> **Given data**:
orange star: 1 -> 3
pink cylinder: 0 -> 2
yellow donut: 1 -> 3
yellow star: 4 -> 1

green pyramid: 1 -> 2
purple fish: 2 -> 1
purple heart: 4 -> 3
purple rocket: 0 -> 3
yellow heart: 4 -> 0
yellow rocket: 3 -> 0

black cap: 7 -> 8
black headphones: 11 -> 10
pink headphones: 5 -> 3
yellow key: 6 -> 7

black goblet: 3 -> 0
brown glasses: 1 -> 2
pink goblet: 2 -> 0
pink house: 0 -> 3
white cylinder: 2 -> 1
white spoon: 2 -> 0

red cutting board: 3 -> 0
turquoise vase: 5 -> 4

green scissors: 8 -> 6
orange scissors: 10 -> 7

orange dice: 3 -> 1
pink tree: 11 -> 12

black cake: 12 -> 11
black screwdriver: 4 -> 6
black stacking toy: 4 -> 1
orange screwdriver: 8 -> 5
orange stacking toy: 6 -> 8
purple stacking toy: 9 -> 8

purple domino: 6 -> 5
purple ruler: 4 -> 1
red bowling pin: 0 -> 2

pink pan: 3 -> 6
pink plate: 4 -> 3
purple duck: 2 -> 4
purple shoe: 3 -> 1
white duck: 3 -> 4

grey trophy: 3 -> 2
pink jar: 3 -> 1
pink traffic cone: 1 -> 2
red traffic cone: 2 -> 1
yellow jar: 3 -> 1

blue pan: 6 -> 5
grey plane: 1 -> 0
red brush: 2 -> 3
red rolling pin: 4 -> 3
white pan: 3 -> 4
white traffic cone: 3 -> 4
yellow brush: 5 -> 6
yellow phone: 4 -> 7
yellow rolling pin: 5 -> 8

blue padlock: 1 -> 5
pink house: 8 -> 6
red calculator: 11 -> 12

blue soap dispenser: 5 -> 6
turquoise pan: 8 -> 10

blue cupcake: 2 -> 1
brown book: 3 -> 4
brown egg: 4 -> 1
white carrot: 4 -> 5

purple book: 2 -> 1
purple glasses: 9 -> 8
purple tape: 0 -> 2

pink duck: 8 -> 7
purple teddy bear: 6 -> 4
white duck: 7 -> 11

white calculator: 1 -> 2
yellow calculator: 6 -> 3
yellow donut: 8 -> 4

> **Exercise requirements**:
Only the lines from the one containing "pink duck: 8 -> 7" through the last line of the material should be returned, each one exactly as written.

> **Result of this exercise**:
pink duck: 8 -> 7
purple teddy bear: 6 -> 4
white duck: 7 -> 11

white calculator: 1 -> 2
yellow calculator: 6 -> 3
yellow donut: 8 -> 4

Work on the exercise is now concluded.